INSTRUCTION —
Can you edit the records below so that each "dark gray shirt at center" becomes "charcoal shirt at center", with every other word kept as it is and the pictures left out?
>> START INPUT MATERIAL
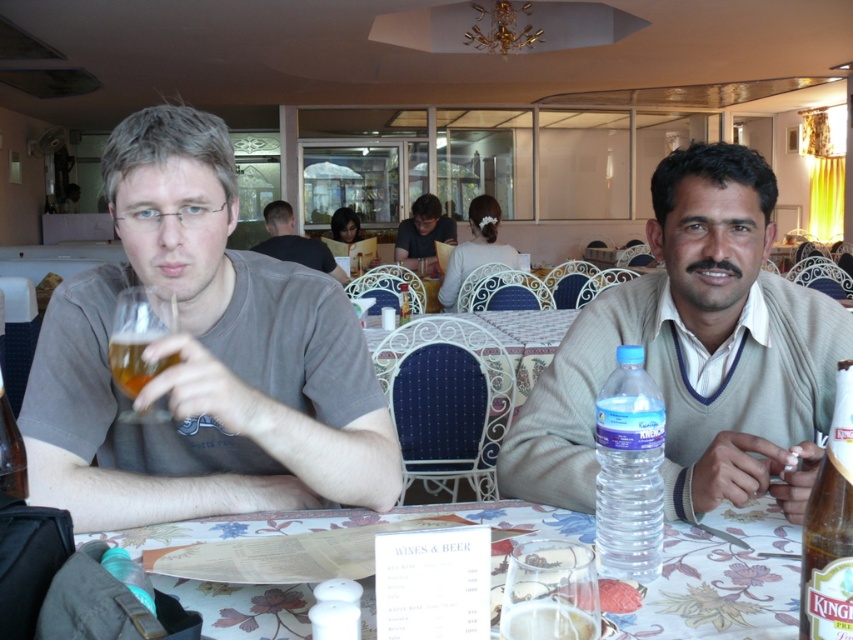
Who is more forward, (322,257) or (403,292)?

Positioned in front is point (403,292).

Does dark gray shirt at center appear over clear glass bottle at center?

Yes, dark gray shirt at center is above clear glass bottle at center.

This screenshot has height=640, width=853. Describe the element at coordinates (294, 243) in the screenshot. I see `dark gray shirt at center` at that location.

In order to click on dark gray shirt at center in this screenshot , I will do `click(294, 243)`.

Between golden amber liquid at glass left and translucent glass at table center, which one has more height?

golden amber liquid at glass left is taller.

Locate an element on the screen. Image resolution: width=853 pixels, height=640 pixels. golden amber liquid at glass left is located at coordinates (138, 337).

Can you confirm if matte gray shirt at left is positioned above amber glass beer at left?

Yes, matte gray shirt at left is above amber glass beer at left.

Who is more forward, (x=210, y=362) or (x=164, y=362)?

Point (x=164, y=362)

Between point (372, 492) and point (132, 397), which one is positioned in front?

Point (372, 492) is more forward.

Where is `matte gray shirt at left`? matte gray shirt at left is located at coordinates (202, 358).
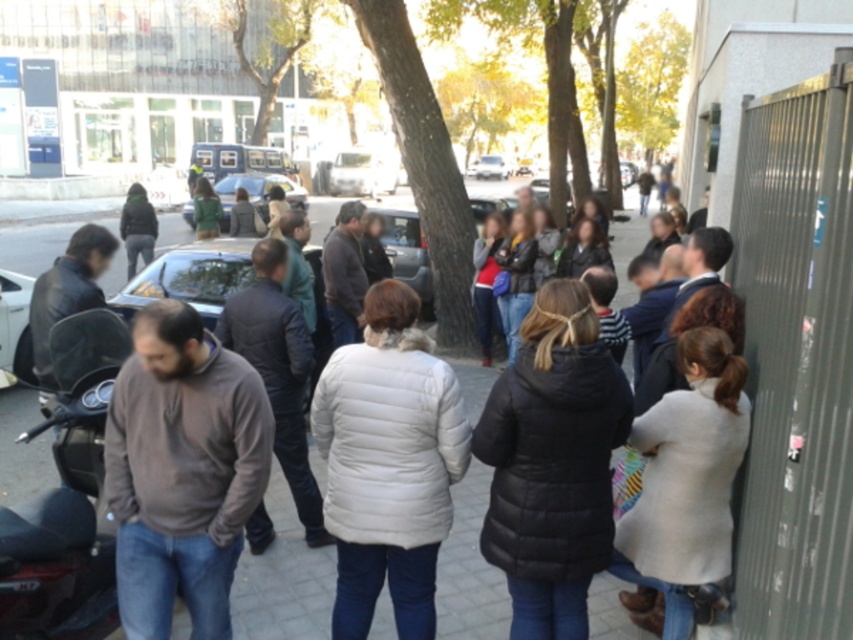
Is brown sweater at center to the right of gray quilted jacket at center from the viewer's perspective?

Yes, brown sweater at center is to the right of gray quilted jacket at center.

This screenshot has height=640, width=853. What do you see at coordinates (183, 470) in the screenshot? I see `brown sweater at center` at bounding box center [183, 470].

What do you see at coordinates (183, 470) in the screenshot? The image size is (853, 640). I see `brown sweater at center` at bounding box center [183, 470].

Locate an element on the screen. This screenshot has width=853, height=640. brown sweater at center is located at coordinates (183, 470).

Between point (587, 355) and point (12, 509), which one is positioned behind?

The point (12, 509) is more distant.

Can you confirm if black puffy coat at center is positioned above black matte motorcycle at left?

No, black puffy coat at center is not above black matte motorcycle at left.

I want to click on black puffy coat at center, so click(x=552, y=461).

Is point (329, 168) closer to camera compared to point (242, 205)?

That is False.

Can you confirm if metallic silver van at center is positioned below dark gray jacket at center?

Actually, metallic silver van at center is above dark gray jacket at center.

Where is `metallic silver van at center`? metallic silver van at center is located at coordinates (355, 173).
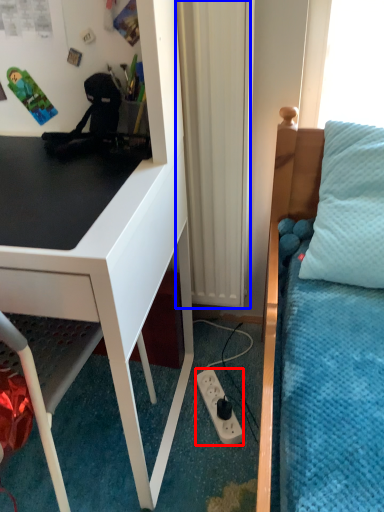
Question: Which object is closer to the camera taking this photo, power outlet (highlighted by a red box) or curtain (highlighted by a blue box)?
>> END INPUT MATERIAL
PROBLEM SOLUTION —
Who is more forward, (322,257) or (403,292)?

Positioned in front is point (403,292).

Does charcoal shirt at center appear over clear glass bottle at center?

Yes, charcoal shirt at center is above clear glass bottle at center.

This screenshot has height=640, width=853. Describe the element at coordinates (294, 243) in the screenshot. I see `charcoal shirt at center` at that location.

In order to click on charcoal shirt at center in this screenshot , I will do `click(294, 243)`.

Between golden amber liquid at glass left and translucent glass at table center, which one has more height?

golden amber liquid at glass left is taller.

Locate an element on the screen. Image resolution: width=853 pixels, height=640 pixels. golden amber liquid at glass left is located at coordinates (138, 337).

Can you confirm if matte gray shirt at left is positioned above amber glass beer at left?

Yes, matte gray shirt at left is above amber glass beer at left.

Who is more forward, (x=210, y=362) or (x=164, y=362)?

Point (x=164, y=362)

Between point (372, 492) and point (132, 397), which one is positioned in front?

Point (372, 492) is more forward.

Where is `matte gray shirt at left`? matte gray shirt at left is located at coordinates (202, 358).
Is brown sweater at center to the right of gray quilted jacket at center from the viewer's perspective?

Yes, brown sweater at center is to the right of gray quilted jacket at center.

This screenshot has height=640, width=853. What do you see at coordinates (183, 470) in the screenshot? I see `brown sweater at center` at bounding box center [183, 470].

What do you see at coordinates (183, 470) in the screenshot? The image size is (853, 640). I see `brown sweater at center` at bounding box center [183, 470].

Locate an element on the screen. This screenshot has width=853, height=640. brown sweater at center is located at coordinates (183, 470).

Between point (587, 355) and point (12, 509), which one is positioned behind?

The point (12, 509) is more distant.

Can you confirm if black puffy coat at center is positioned above black matte motorcycle at left?

No, black puffy coat at center is not above black matte motorcycle at left.

I want to click on black puffy coat at center, so click(x=552, y=461).

Is point (329, 168) closer to camera compared to point (242, 205)?

That is False.

Can you confirm if metallic silver van at center is positioned below dark gray jacket at center?

Actually, metallic silver van at center is above dark gray jacket at center.

Where is `metallic silver van at center`? metallic silver van at center is located at coordinates (355, 173).
Question: Which object is closer to the camera taking this photo, power outlet (highlighted by a red box) or curtain (highlighted by a blue box)?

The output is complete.